**Short task:**
Locate every line below that contains the string "instrumentName" and copy each one out in full.

**Task material:**
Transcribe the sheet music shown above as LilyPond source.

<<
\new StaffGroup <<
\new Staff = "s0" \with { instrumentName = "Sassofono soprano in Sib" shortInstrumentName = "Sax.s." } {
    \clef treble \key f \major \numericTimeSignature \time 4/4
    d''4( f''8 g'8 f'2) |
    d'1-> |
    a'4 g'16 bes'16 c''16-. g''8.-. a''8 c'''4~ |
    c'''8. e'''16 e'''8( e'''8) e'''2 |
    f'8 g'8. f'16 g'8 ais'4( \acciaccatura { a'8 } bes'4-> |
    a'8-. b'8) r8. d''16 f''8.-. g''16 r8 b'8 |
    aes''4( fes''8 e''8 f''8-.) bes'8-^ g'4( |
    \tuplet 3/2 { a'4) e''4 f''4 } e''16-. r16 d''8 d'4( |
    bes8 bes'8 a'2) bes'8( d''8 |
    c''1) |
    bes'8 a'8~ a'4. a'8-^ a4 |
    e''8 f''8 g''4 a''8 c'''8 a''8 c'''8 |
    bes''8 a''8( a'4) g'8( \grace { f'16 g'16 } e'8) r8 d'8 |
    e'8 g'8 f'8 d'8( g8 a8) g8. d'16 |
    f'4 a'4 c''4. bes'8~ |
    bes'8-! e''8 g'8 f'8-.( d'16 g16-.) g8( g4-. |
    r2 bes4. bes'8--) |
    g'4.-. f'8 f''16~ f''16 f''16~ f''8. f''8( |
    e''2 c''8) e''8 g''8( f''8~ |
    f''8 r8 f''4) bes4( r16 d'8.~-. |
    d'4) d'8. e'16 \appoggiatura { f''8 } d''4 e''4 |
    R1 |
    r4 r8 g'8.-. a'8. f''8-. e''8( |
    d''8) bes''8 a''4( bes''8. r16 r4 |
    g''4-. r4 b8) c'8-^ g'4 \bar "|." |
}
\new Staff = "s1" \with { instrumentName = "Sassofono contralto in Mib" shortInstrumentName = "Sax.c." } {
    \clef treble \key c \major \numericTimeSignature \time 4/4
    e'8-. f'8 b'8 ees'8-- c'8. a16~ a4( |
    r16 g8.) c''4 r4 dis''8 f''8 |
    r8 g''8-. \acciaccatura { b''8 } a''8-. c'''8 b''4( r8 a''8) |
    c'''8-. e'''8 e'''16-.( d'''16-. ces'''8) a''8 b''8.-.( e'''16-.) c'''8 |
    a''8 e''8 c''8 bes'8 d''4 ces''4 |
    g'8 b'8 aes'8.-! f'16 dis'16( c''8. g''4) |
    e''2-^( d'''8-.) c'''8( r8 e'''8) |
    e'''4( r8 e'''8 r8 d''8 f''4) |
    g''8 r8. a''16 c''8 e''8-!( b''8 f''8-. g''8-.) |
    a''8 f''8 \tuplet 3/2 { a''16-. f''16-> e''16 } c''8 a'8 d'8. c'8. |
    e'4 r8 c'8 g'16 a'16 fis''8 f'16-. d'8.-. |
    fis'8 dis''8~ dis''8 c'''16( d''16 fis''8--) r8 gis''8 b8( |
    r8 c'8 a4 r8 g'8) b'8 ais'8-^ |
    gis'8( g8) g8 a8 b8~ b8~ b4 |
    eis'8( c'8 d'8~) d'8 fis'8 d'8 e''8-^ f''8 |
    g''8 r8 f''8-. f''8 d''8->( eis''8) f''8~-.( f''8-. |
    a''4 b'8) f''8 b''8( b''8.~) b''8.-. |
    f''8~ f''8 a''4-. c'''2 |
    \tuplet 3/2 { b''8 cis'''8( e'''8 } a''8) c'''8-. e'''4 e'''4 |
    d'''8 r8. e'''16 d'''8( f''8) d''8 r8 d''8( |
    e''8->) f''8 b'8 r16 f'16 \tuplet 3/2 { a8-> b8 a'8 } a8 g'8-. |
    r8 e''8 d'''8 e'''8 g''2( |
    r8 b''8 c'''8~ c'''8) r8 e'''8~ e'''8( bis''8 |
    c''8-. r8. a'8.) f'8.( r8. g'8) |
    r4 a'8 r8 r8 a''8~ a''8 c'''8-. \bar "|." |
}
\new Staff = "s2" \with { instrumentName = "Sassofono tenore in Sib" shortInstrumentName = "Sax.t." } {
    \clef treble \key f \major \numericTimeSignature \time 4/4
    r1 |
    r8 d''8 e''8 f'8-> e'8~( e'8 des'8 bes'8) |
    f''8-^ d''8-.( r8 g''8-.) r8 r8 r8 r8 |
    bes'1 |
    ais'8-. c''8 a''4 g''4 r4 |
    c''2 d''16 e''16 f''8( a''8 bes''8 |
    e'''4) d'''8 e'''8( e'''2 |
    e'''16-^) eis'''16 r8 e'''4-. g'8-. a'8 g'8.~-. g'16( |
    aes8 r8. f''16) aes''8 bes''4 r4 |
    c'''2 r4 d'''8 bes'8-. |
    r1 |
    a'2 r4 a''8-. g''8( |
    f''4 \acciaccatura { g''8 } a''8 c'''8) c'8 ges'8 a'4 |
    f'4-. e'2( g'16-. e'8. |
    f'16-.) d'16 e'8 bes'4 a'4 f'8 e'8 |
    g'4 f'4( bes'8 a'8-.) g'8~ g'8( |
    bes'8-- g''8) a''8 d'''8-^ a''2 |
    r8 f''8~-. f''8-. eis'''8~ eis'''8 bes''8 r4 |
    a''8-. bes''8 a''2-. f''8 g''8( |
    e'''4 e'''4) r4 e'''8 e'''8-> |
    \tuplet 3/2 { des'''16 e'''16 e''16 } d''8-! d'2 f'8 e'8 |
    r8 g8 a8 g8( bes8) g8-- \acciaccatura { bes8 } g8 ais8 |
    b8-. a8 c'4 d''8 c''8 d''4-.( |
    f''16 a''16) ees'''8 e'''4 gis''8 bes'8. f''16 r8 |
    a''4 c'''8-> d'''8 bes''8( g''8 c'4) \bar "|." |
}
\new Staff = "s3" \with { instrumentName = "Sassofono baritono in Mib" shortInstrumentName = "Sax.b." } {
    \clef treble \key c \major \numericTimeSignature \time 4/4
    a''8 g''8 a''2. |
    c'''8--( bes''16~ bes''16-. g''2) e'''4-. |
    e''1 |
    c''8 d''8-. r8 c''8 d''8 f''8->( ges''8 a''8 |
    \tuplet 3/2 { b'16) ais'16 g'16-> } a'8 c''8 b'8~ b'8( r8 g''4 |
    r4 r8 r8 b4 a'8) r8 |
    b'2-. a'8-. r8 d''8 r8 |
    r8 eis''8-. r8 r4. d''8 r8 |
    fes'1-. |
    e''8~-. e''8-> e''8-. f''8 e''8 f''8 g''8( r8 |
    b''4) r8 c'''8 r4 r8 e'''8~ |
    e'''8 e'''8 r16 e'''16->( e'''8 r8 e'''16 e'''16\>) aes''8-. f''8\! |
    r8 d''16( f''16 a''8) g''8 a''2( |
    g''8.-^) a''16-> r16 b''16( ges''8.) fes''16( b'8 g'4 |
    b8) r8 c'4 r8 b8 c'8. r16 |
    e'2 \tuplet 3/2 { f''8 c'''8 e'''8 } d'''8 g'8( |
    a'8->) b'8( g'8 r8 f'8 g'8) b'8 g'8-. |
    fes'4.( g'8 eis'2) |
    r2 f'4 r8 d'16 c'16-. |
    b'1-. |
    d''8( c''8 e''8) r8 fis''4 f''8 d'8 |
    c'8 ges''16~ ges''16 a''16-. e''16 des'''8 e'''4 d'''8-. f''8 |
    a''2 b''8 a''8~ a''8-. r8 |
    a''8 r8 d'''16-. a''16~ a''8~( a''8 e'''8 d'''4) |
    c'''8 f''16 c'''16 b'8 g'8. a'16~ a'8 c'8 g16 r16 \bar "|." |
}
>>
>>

**Task answer:**
\new Staff = "s0" \with { instrumentName = "Sassofono soprano in Sib" shortInstrumentName = "Sax.s." } {
\new Staff = "s1" \with { instrumentName = "Sassofono contralto in Mib" shortInstrumentName = "Sax.c." } {
\new Staff = "s2" \with { instrumentName = "Sassofono tenore in Sib" shortInstrumentName = "Sax.t." } {
\new Staff = "s3" \with { instrumentName = "Sassofono baritono in Mib" shortInstrumentName = "Sax.b." } {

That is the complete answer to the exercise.